### Try it
Every line in the records below that holds the word "duck" is to be copied.

### Information provided
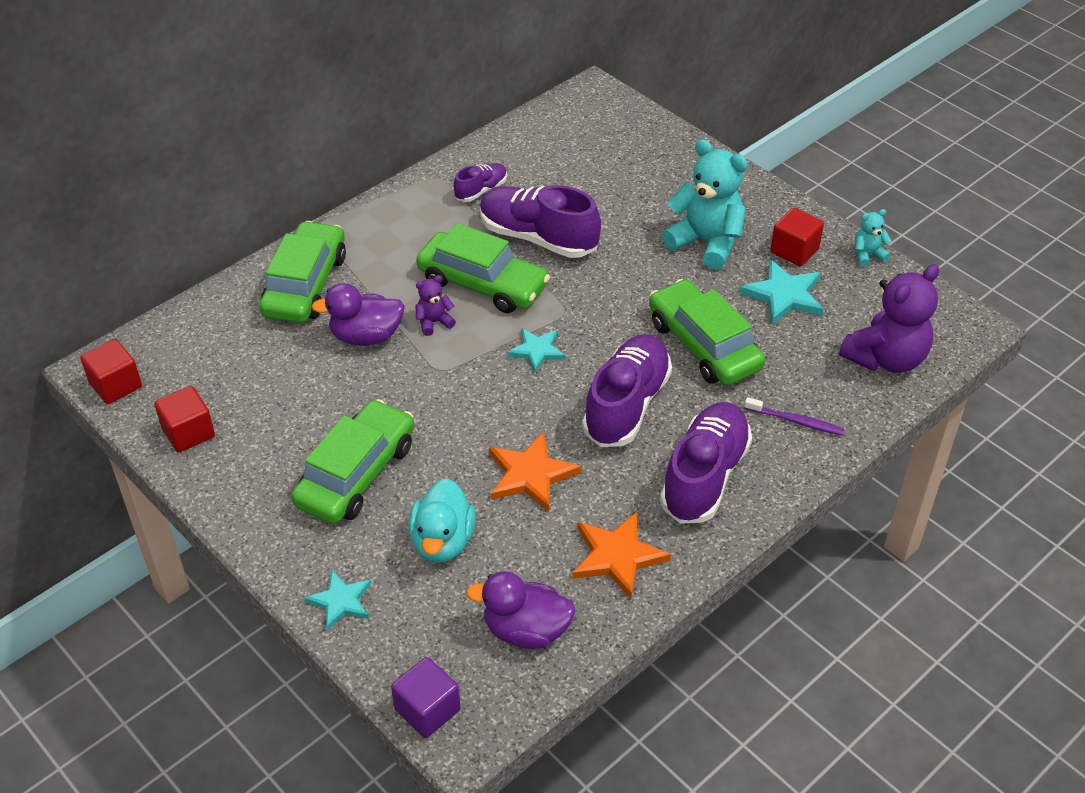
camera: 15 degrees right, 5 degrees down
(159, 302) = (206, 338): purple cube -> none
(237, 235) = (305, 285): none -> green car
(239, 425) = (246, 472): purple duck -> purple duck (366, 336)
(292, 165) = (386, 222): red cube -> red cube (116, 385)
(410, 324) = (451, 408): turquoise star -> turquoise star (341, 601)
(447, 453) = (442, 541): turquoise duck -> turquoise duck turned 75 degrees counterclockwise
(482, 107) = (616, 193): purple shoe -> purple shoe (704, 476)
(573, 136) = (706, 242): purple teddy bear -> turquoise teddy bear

### Your response
(239, 425) = (246, 472): purple duck -> purple duck (366, 336)
(447, 453) = (442, 541): turquoise duck -> turquoise duck turned 75 degrees counterclockwise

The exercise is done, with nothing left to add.